(Scene image comparisons)
<<<<
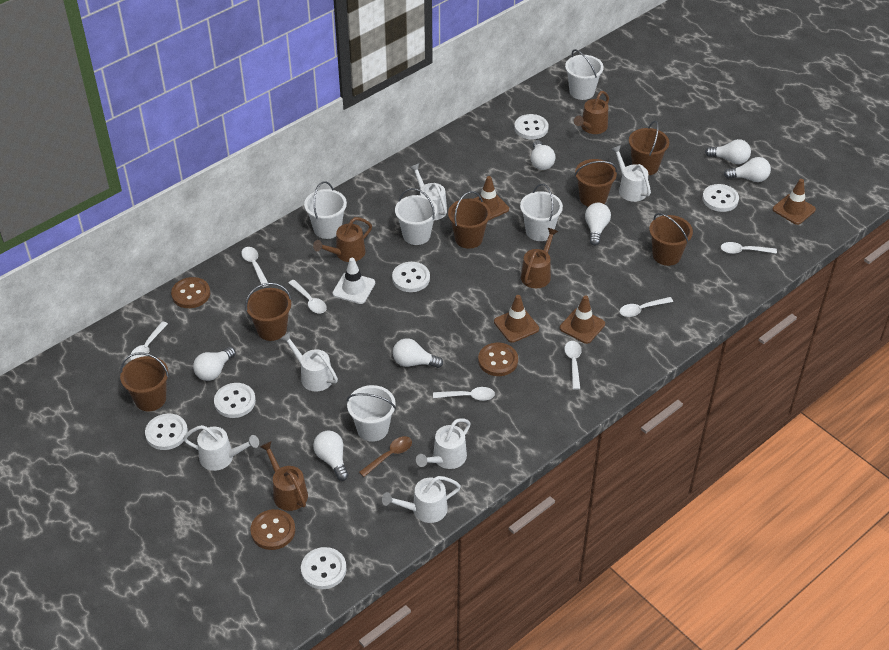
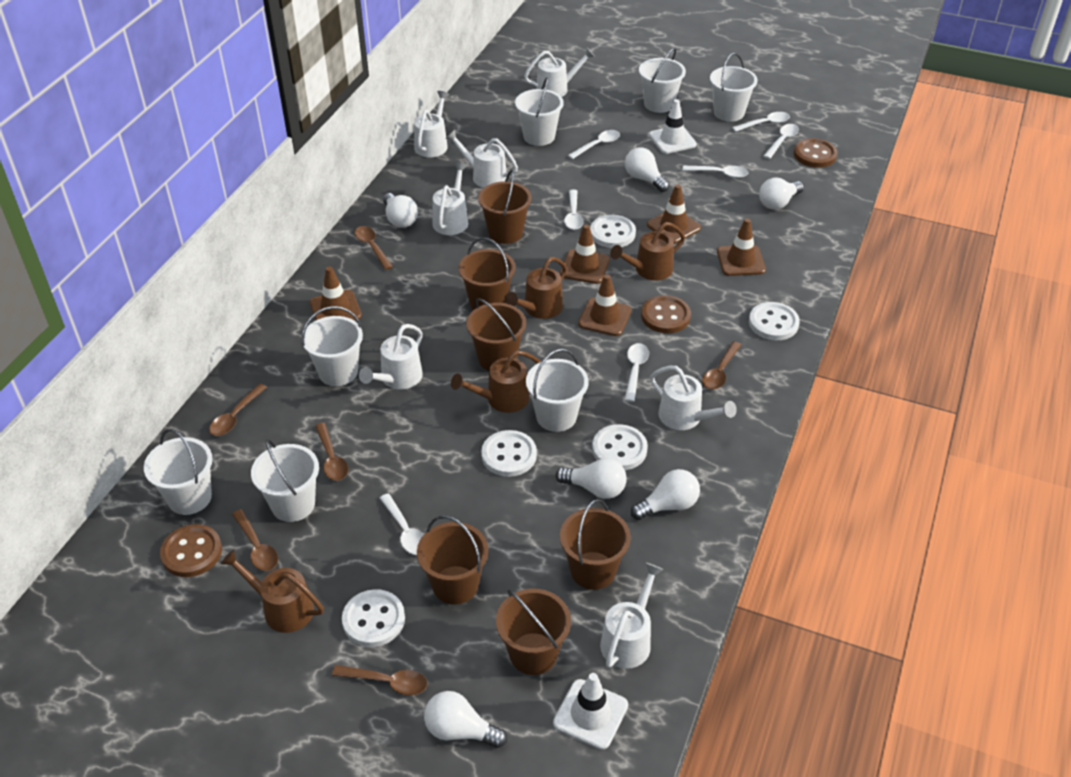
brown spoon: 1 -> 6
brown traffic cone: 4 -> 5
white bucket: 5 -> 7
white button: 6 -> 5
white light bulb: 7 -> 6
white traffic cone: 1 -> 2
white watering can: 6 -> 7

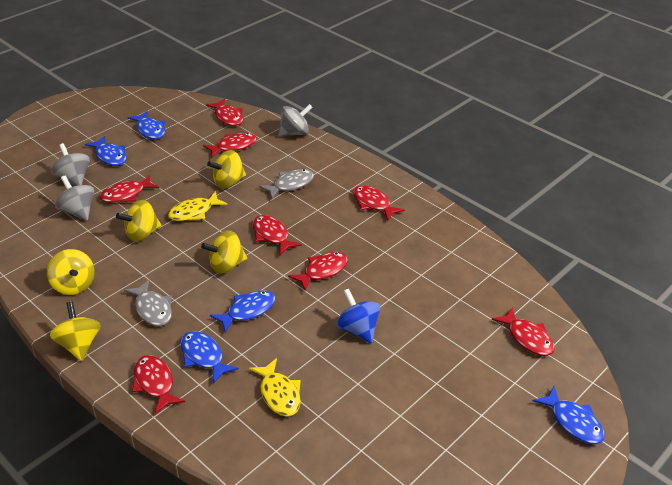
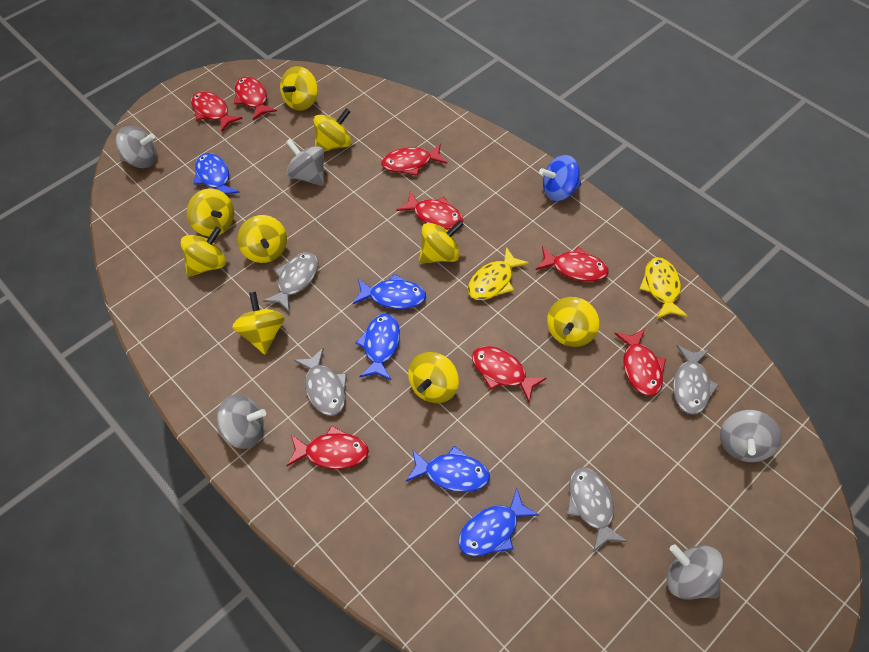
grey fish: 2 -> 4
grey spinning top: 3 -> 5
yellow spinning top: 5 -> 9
>>>>
<<<<
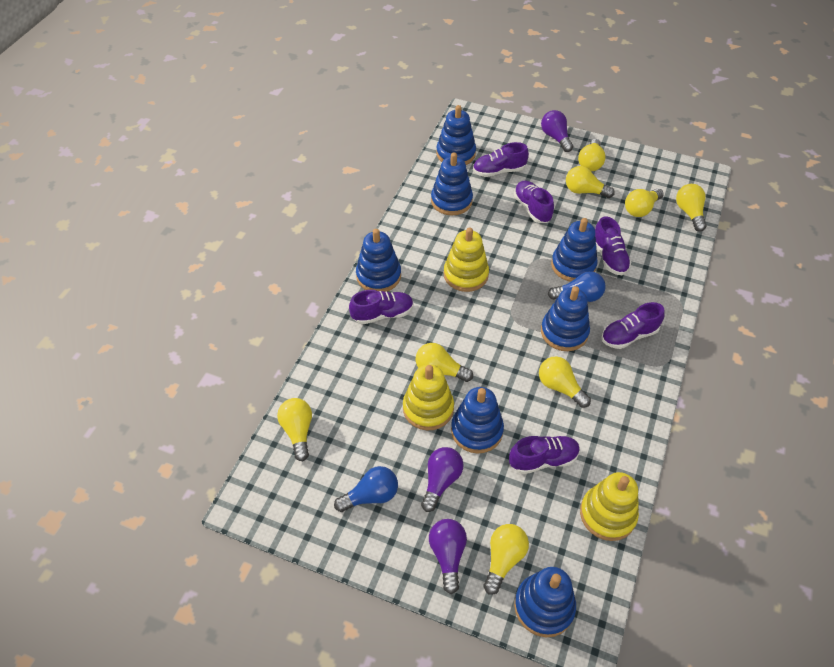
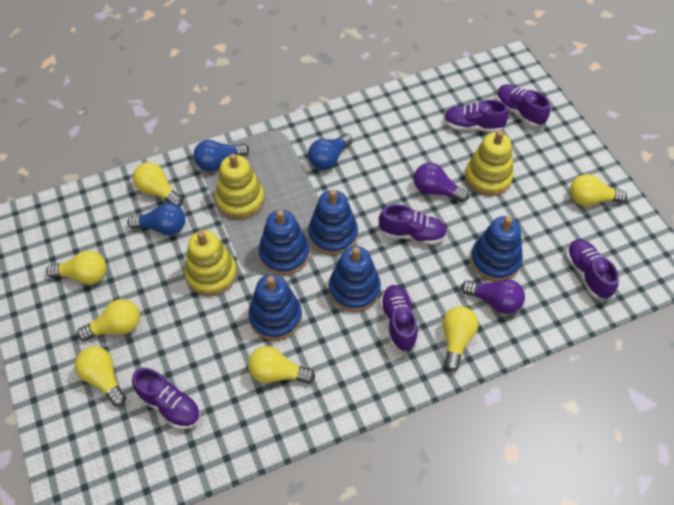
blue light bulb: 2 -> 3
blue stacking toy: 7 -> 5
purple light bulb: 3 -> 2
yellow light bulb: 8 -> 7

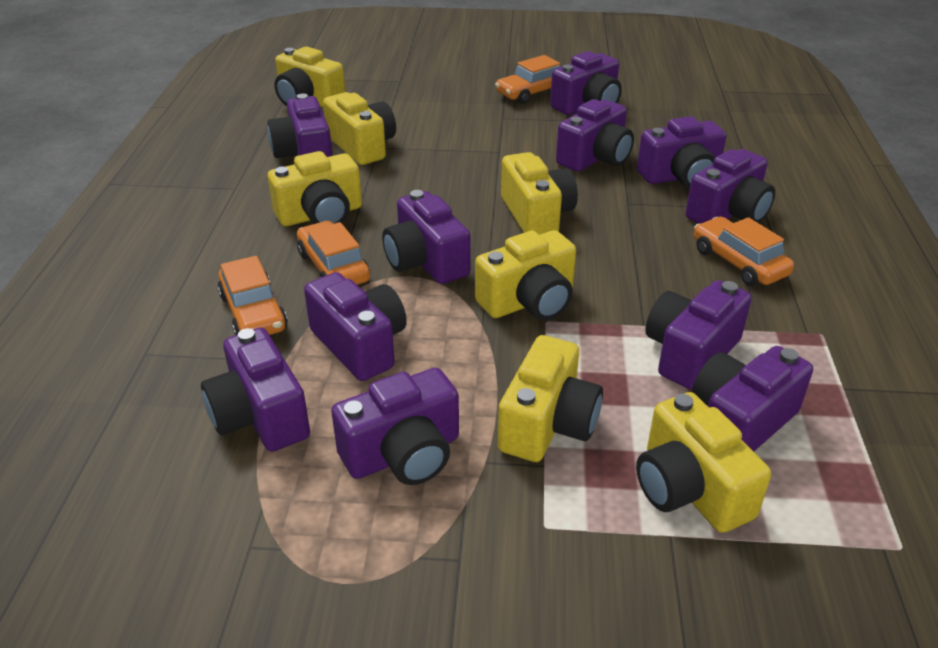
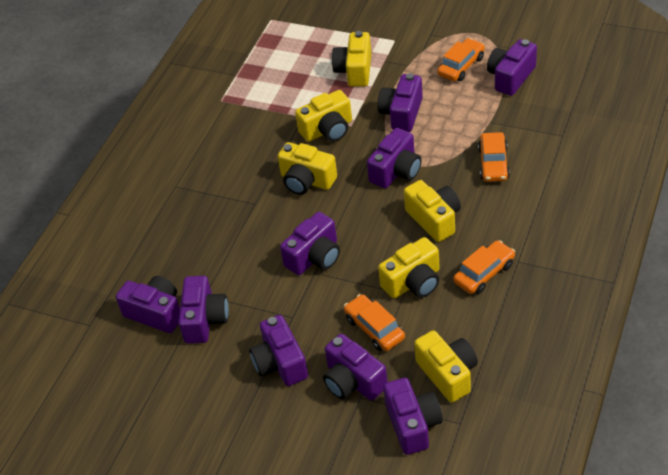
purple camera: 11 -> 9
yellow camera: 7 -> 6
>>>>
**Assignment**.
In the data above, the stretch from the line with "yellow light bulb: 8 -> 7" through the line with "yellow camera: 7 -> 6" is to be returned exactly, minus any pictures.

**Exercise result**.
yellow light bulb: 8 -> 7

purple camera: 11 -> 9
yellow camera: 7 -> 6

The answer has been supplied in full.